*** Provided data

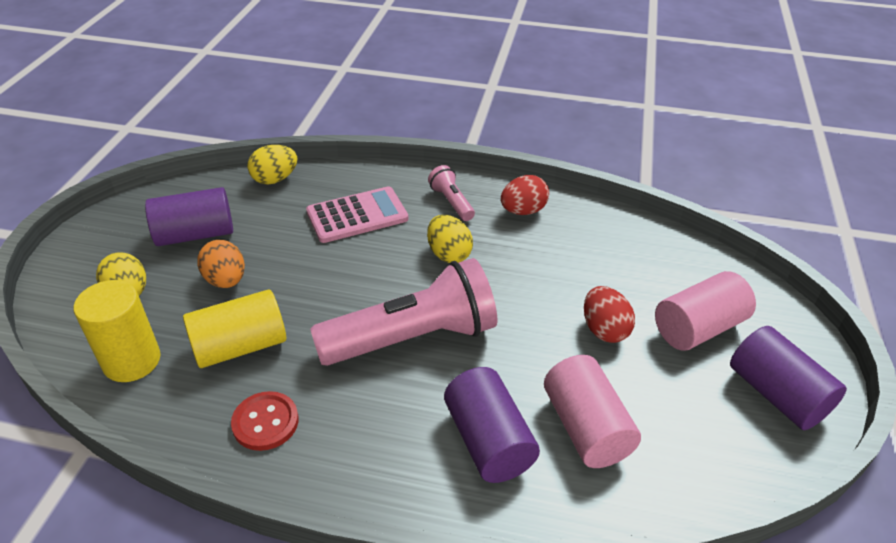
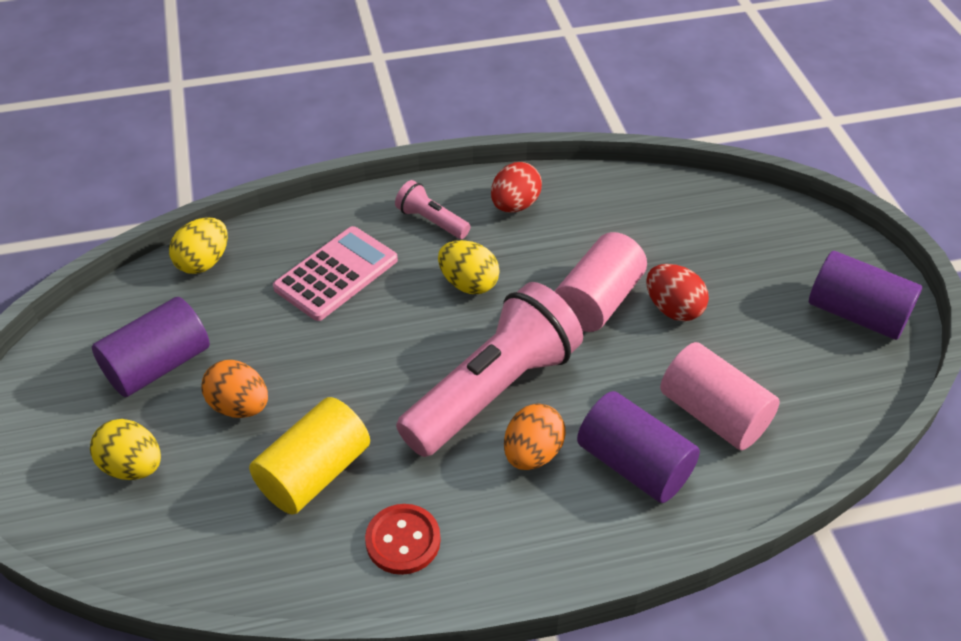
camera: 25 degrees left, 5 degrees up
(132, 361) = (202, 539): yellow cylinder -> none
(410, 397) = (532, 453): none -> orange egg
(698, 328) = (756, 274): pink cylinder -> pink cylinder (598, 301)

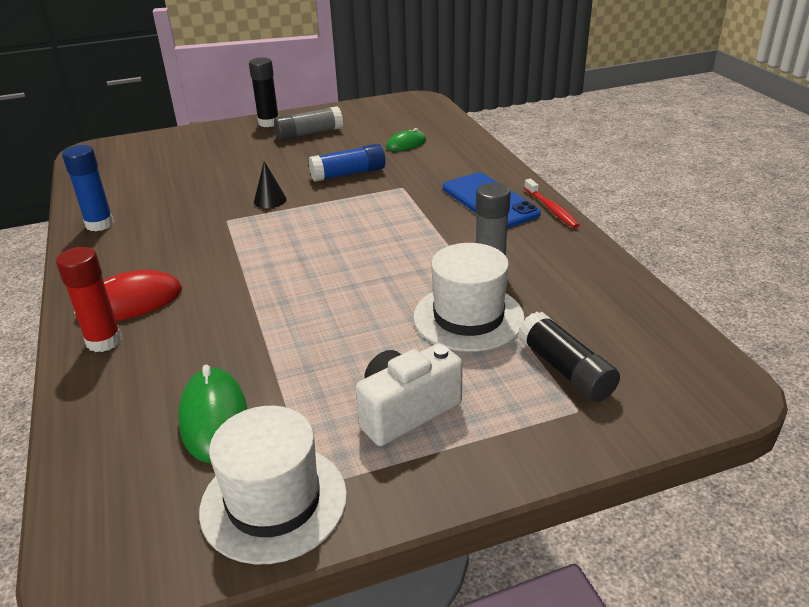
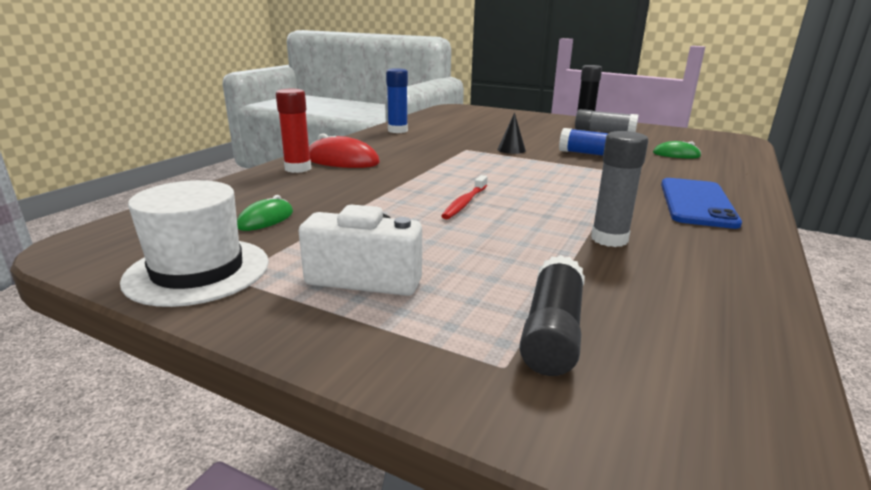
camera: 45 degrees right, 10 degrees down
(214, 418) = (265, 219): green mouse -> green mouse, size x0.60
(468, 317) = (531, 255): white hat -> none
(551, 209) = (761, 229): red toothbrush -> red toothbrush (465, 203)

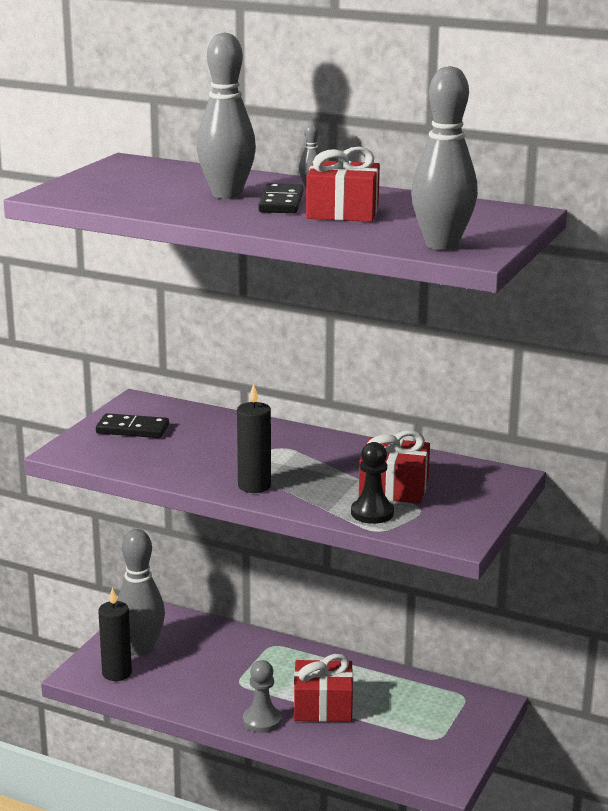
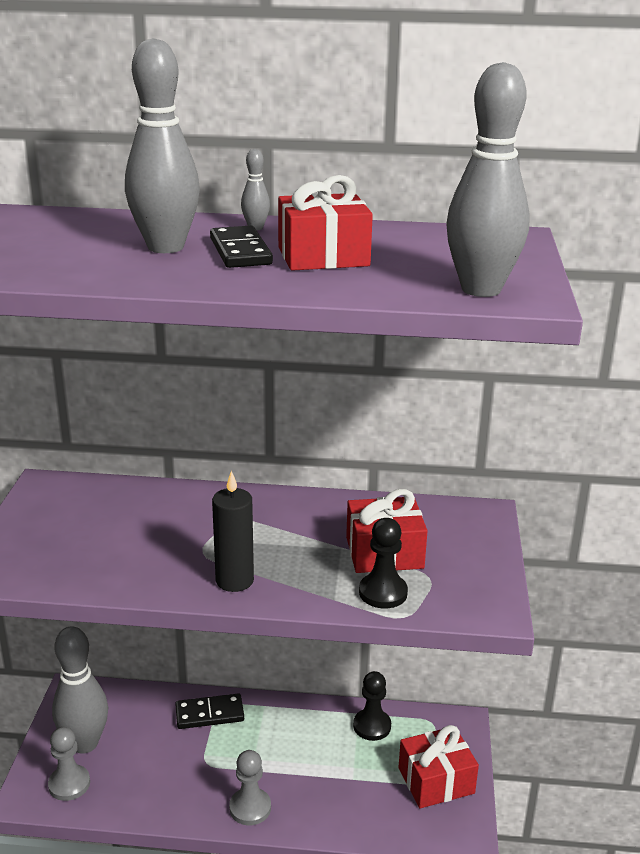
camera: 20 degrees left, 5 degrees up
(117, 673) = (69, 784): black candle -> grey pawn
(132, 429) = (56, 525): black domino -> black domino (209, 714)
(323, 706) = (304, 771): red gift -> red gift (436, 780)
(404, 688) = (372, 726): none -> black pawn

******

An exact copy of every entry above is required, without the pictures.

_Written solution_
camera: 25 degrees left, 5 degrees up
(132, 361) = (202, 539): yellow cylinder -> none
(410, 397) = (532, 453): none -> orange egg
(698, 328) = (756, 274): pink cylinder -> pink cylinder (598, 301)

camera: 45 degrees right, 10 degrees down
(214, 418) = (265, 219): green mouse -> green mouse, size x0.60
(468, 317) = (531, 255): white hat -> none
(551, 209) = (761, 229): red toothbrush -> red toothbrush (465, 203)

camera: 20 degrees left, 5 degrees up
(117, 673) = (69, 784): black candle -> grey pawn
(132, 429) = (56, 525): black domino -> black domino (209, 714)
(323, 706) = (304, 771): red gift -> red gift (436, 780)
(404, 688) = (372, 726): none -> black pawn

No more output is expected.